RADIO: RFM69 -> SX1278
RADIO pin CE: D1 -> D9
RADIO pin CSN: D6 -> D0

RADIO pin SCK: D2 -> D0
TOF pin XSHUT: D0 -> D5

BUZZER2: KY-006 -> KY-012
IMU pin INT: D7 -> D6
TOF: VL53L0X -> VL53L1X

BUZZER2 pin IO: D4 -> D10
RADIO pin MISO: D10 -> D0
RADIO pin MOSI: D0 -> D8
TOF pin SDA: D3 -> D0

=======

## ASSIGNED TASK
The word to look for is "RADIO"; copy out every line of the entries that holds it.

## EXERCISE ANSWER
RADIO: RFM69 -> SX1278
RADIO pin CE: D1 -> D9
RADIO pin CSN: D6 -> D0
RADIO pin SCK: D2 -> D0
RADIO pin MISO: D10 -> D0
RADIO pin MOSI: D0 -> D8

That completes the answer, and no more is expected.